**Records for the task:**
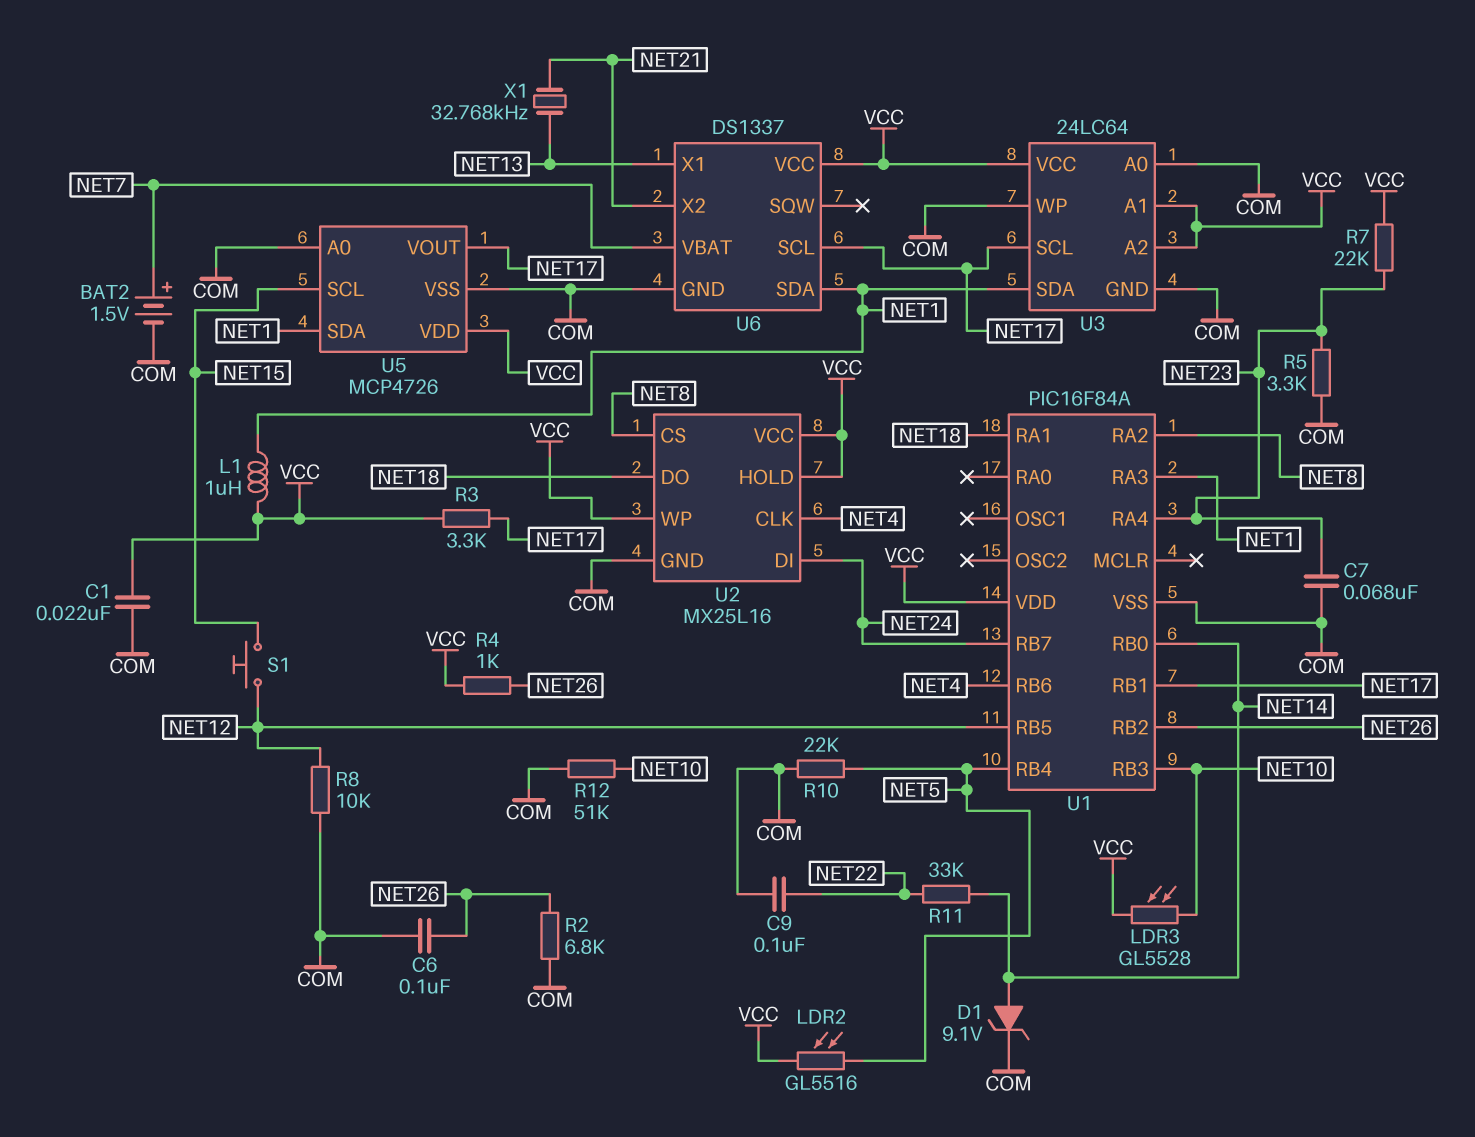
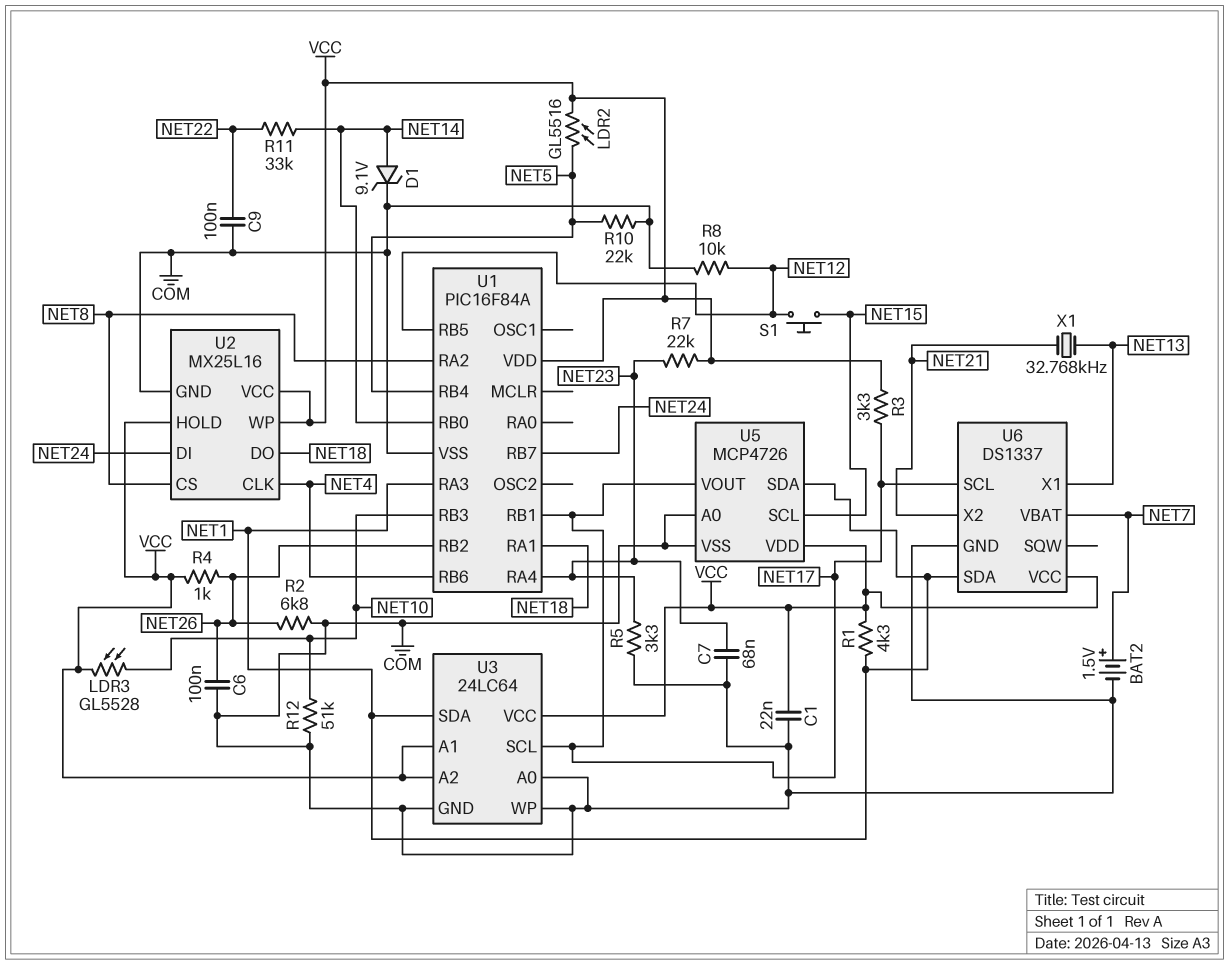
L1: 1uH (NET1, VCC) -> none
R1: none -> 4.3k (NET1, VCC)

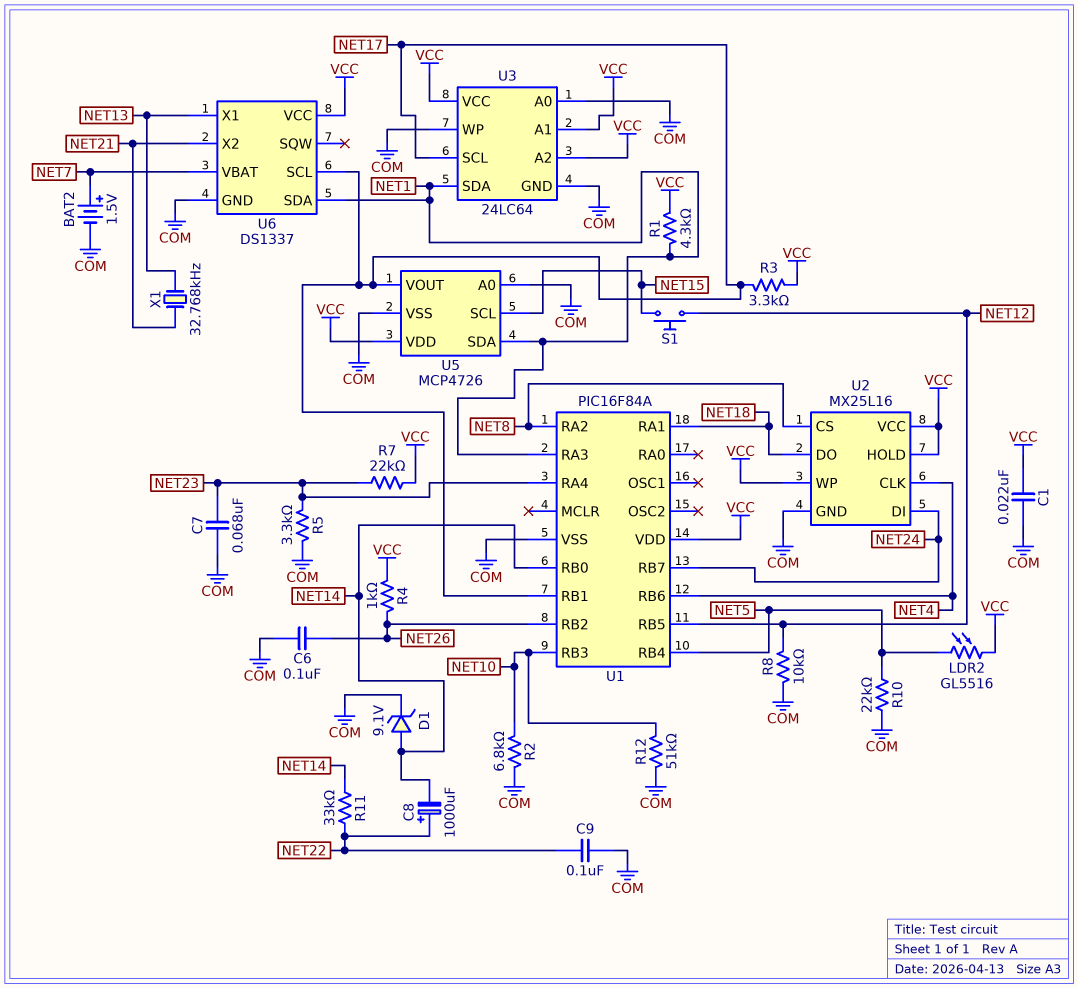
C8: none -> 1000uF (plus NET22, minus NET14)
LDR3: GL5528 (NET10, VCC) -> none
R2: 6.8k (COM, NET26) -> 6.8k (COM, NET10)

**What you are asked to do:**
Where an image appears in the data, skip it, and return the rest verbatim.

**Response area:**
L1: 1uH (NET1, VCC) -> none
R1: none -> 4.3k (NET1, VCC)

C8: none -> 1000uF (plus NET22, minus NET14)
LDR3: GL5528 (NET10, VCC) -> none
R2: 6.8k (COM, NET26) -> 6.8k (COM, NET10)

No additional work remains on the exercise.